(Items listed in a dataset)

=-=-=

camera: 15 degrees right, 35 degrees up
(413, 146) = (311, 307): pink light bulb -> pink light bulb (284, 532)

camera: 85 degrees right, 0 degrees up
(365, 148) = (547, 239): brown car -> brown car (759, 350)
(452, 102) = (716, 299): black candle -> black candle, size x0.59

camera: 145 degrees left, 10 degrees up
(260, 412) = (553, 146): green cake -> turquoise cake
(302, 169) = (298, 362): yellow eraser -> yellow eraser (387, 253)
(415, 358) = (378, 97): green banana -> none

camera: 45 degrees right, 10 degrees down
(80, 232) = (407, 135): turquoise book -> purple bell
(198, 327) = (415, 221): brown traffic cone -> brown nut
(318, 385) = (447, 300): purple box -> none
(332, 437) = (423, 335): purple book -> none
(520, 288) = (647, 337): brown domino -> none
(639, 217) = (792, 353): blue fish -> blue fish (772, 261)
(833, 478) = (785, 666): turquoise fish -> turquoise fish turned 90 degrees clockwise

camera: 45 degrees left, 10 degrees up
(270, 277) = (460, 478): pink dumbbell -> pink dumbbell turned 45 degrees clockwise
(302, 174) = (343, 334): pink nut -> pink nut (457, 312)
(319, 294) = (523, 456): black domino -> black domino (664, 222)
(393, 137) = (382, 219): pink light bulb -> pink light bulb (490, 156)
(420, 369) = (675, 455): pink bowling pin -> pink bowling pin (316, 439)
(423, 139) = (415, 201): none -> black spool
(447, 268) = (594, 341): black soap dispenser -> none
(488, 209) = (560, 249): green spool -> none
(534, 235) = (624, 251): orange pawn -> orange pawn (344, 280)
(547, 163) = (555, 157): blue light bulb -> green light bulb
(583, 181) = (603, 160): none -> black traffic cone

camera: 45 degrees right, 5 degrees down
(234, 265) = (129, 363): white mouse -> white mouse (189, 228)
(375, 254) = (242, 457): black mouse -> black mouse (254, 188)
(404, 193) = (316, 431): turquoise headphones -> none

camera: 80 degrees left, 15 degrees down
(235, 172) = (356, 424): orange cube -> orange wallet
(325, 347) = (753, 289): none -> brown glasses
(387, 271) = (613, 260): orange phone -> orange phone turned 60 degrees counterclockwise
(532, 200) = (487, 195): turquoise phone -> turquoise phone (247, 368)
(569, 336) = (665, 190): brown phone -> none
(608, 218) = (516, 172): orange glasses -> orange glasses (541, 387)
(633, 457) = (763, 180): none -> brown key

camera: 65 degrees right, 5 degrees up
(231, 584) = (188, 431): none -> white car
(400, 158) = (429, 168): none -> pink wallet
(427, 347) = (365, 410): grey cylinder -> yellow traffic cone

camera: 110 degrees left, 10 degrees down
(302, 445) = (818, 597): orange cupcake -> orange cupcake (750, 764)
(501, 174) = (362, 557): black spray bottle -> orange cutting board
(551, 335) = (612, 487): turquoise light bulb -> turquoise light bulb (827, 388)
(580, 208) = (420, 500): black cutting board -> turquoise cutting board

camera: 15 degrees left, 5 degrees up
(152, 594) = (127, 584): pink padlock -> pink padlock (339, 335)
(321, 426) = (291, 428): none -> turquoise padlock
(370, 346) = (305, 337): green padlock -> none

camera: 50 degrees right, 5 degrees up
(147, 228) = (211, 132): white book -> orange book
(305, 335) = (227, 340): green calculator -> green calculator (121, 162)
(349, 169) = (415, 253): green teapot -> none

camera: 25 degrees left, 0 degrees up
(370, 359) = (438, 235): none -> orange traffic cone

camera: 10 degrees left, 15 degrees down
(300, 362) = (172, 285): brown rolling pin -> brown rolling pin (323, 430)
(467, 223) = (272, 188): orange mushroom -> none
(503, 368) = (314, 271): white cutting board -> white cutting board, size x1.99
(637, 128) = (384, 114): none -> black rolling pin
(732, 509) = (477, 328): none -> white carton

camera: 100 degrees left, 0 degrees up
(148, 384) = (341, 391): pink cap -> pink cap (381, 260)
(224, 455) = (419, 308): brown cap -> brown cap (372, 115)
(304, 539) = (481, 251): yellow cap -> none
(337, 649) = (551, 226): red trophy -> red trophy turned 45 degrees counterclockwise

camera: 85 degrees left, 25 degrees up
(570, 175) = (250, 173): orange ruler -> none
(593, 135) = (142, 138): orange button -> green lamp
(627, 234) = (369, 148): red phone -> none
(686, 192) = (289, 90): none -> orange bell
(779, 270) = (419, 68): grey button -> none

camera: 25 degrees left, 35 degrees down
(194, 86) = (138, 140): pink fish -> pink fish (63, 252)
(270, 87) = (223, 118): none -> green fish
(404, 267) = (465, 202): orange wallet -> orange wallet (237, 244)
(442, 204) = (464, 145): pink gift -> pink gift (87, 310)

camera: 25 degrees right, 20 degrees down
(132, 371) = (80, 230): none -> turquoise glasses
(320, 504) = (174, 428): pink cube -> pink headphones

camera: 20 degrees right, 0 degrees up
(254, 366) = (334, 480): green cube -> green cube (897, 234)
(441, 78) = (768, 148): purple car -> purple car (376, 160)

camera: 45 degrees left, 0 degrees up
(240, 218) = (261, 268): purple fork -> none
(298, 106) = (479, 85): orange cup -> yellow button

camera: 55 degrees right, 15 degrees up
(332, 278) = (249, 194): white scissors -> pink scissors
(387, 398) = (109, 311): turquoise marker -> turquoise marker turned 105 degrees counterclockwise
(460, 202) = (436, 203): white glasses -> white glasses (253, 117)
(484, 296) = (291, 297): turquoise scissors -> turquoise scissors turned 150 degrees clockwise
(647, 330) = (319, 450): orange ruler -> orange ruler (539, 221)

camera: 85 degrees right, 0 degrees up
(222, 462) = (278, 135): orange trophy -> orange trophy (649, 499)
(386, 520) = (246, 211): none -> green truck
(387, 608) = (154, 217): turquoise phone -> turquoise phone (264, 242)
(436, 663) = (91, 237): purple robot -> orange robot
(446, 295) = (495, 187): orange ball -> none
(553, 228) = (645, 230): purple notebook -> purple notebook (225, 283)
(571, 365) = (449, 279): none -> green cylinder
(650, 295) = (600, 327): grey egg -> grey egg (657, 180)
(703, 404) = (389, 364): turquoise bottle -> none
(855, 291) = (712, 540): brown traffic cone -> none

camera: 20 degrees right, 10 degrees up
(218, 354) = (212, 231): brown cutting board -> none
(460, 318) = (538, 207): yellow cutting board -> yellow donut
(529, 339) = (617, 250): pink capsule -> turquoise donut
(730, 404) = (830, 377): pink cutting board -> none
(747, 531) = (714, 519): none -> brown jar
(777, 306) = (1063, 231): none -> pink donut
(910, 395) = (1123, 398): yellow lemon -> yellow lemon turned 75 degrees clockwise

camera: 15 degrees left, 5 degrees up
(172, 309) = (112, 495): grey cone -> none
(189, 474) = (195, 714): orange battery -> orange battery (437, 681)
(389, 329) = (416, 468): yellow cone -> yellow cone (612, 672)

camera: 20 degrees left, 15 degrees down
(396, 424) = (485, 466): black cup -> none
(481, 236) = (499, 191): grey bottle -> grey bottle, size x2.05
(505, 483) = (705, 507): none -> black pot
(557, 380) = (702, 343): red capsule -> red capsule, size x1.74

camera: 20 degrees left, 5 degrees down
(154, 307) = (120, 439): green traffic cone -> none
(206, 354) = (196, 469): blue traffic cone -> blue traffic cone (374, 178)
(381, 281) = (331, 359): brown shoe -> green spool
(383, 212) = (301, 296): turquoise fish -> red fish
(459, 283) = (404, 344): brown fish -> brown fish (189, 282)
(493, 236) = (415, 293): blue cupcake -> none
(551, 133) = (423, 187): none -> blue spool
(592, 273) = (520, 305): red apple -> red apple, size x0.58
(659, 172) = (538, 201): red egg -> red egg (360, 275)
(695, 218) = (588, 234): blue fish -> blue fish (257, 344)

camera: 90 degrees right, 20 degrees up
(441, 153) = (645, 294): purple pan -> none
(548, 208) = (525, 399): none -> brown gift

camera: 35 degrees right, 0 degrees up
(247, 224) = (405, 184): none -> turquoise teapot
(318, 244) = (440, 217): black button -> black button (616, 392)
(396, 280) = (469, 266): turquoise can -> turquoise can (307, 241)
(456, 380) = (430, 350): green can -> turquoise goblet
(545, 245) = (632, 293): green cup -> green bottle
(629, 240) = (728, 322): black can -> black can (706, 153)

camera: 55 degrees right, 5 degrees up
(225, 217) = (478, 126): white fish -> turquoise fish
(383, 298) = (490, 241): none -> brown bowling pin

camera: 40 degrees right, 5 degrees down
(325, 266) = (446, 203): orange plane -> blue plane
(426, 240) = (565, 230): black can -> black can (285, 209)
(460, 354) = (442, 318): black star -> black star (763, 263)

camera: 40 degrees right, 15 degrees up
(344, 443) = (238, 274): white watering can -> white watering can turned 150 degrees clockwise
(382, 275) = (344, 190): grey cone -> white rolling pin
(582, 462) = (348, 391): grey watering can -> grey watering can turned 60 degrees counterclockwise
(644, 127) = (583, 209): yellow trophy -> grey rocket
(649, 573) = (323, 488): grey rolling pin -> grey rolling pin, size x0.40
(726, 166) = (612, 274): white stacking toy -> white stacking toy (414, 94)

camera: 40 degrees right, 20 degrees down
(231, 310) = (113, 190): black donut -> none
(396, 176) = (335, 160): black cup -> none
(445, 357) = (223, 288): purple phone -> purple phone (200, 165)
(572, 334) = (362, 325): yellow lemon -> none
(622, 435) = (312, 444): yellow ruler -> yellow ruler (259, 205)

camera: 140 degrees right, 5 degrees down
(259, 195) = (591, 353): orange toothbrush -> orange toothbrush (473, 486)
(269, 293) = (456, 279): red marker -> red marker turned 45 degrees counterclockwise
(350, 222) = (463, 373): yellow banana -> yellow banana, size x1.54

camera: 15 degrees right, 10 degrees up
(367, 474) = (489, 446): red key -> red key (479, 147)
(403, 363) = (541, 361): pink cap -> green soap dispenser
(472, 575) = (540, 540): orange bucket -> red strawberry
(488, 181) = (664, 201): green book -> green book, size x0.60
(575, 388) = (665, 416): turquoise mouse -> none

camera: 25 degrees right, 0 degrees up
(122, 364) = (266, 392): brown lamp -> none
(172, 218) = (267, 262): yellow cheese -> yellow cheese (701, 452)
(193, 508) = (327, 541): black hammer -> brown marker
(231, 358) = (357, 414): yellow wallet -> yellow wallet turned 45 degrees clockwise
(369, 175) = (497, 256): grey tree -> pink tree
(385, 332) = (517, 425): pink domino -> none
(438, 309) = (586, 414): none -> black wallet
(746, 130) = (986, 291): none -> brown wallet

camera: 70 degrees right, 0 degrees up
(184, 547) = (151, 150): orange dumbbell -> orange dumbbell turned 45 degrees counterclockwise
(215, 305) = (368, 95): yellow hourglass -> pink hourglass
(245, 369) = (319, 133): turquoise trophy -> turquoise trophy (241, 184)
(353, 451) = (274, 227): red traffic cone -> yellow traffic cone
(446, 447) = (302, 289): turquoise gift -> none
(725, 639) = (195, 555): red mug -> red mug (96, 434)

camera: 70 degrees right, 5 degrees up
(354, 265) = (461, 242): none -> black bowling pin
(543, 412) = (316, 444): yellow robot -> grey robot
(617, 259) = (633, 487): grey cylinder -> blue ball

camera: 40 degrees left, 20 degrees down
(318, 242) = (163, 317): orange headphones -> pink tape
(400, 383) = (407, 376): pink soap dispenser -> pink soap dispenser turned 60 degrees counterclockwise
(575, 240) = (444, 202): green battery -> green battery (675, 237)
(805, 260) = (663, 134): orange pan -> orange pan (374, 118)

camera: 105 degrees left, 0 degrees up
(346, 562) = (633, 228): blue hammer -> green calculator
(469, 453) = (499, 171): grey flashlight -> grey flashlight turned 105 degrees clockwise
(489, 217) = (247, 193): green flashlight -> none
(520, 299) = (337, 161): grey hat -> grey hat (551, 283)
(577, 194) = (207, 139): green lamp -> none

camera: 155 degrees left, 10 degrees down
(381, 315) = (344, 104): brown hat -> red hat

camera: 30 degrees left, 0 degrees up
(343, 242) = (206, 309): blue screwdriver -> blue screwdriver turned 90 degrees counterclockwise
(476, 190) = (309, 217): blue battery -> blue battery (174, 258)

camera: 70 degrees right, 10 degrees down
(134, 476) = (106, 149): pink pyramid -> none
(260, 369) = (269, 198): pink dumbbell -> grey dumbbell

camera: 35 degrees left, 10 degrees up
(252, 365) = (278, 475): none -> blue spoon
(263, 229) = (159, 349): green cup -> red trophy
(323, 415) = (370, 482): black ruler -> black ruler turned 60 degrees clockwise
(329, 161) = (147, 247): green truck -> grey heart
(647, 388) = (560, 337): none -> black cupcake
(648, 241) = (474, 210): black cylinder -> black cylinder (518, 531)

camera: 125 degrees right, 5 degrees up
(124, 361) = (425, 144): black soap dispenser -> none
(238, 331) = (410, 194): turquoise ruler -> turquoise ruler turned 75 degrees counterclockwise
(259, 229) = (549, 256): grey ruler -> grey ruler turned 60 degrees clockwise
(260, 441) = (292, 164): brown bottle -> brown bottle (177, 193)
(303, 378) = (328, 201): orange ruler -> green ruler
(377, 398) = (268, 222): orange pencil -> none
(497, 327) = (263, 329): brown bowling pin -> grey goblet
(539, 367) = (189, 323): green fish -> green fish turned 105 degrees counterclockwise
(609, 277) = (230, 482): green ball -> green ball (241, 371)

=-=-=

=== WORK ITEM ===
In the entries above, the lines between the one holding "camera: 20 degrees right, 10 degrees up" and the one holding "(247, 224) = (405, 184): none", inclusive, are to be printed exactly as written, and those alone.

=== ANSWER TO THIS PROBLEM ===
camera: 20 degrees right, 10 degrees up
(218, 354) = (212, 231): brown cutting board -> none
(460, 318) = (538, 207): yellow cutting board -> yellow donut
(529, 339) = (617, 250): pink capsule -> turquoise donut
(730, 404) = (830, 377): pink cutting board -> none
(747, 531) = (714, 519): none -> brown jar
(777, 306) = (1063, 231): none -> pink donut
(910, 395) = (1123, 398): yellow lemon -> yellow lemon turned 75 degrees clockwise

camera: 15 degrees left, 5 degrees up
(172, 309) = (112, 495): grey cone -> none
(189, 474) = (195, 714): orange battery -> orange battery (437, 681)
(389, 329) = (416, 468): yellow cone -> yellow cone (612, 672)

camera: 20 degrees left, 15 degrees down
(396, 424) = (485, 466): black cup -> none
(481, 236) = (499, 191): grey bottle -> grey bottle, size x2.05
(505, 483) = (705, 507): none -> black pot
(557, 380) = (702, 343): red capsule -> red capsule, size x1.74

camera: 20 degrees left, 5 degrees down
(154, 307) = (120, 439): green traffic cone -> none
(206, 354) = (196, 469): blue traffic cone -> blue traffic cone (374, 178)
(381, 281) = (331, 359): brown shoe -> green spool
(383, 212) = (301, 296): turquoise fish -> red fish
(459, 283) = (404, 344): brown fish -> brown fish (189, 282)
(493, 236) = (415, 293): blue cupcake -> none
(551, 133) = (423, 187): none -> blue spool
(592, 273) = (520, 305): red apple -> red apple, size x0.58
(659, 172) = (538, 201): red egg -> red egg (360, 275)
(695, 218) = (588, 234): blue fish -> blue fish (257, 344)

camera: 90 degrees right, 20 degrees up
(441, 153) = (645, 294): purple pan -> none
(548, 208) = (525, 399): none -> brown gift

camera: 35 degrees right, 0 degrees up
(247, 224) = (405, 184): none -> turquoise teapot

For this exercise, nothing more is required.